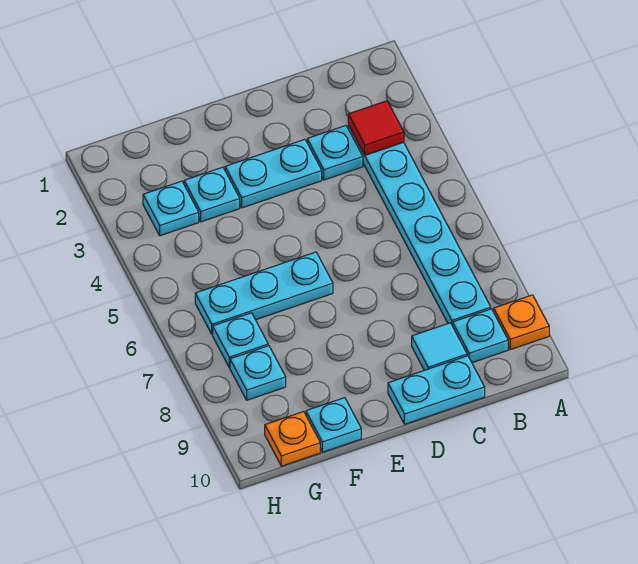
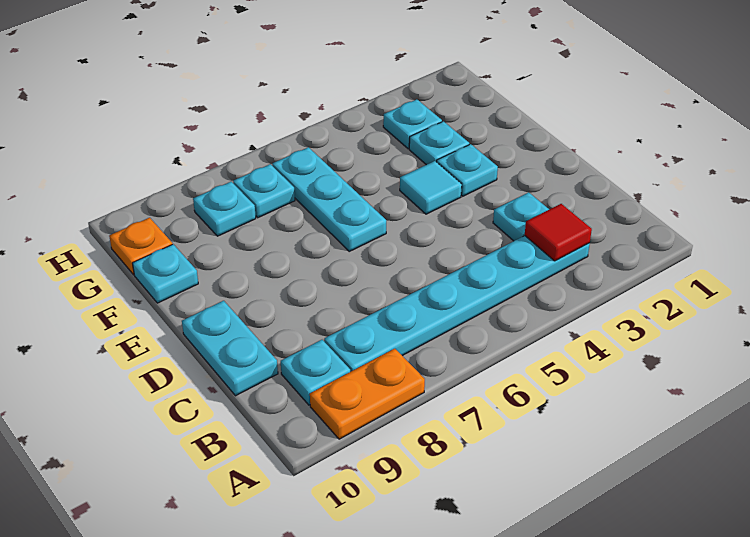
orange plate A9 level 1 -> orange plate A8:A9 level 1
cyan tile C9 level 1 -> cyan tile E4 level 1
cyan plate D3:E3 level 1 -> cyan plate E3 level 1

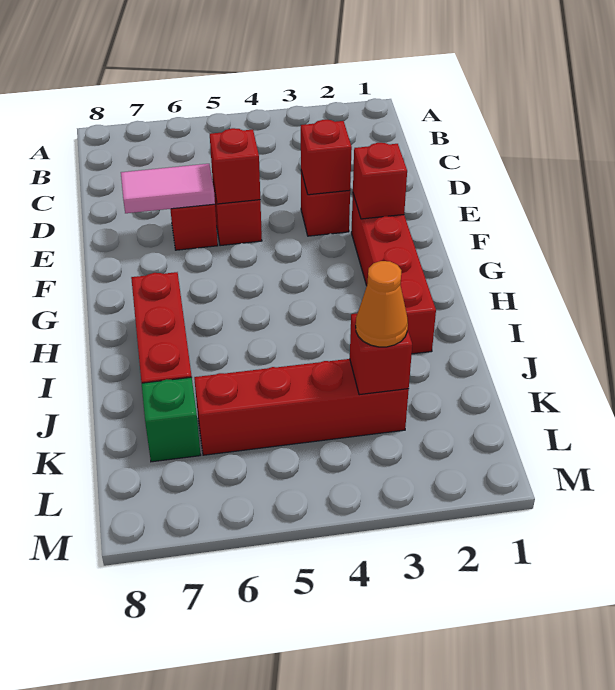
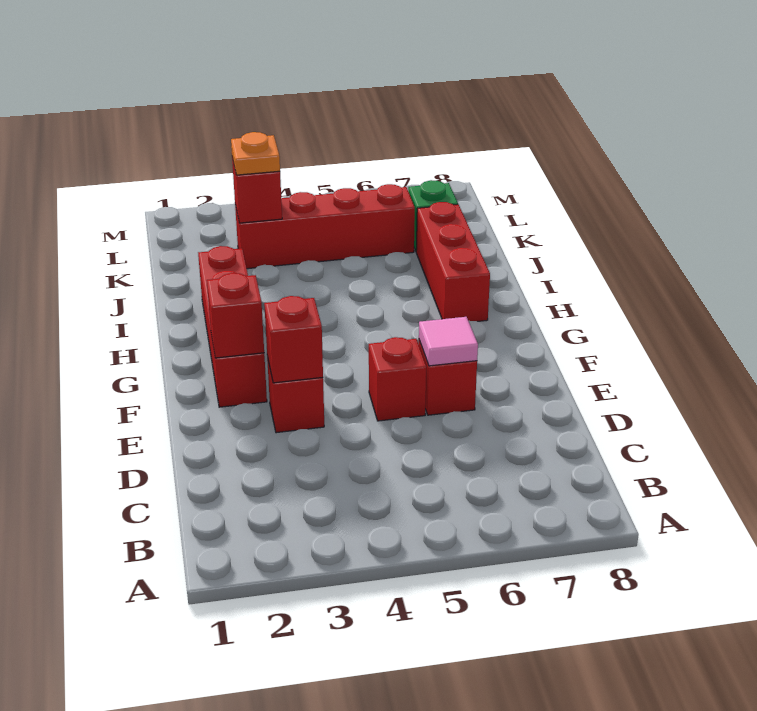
red brick E5 level 2 -> none
pink tile E6:E7 level 2 -> pink tile E6 level 2
orange cone K3 level 3 -> orange plate K3 level 3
• • • • • • •
> **WHAT IS BEING ASKED**
The data above must be copied exactly. Leave out the pictures.

> **TASK ANSWER**
orange plate A9 level 1 -> orange plate A8:A9 level 1
cyan tile C9 level 1 -> cyan tile E4 level 1
cyan plate D3:E3 level 1 -> cyan plate E3 level 1

red brick E5 level 2 -> none
pink tile E6:E7 level 2 -> pink tile E6 level 2
orange cone K3 level 3 -> orange plate K3 level 3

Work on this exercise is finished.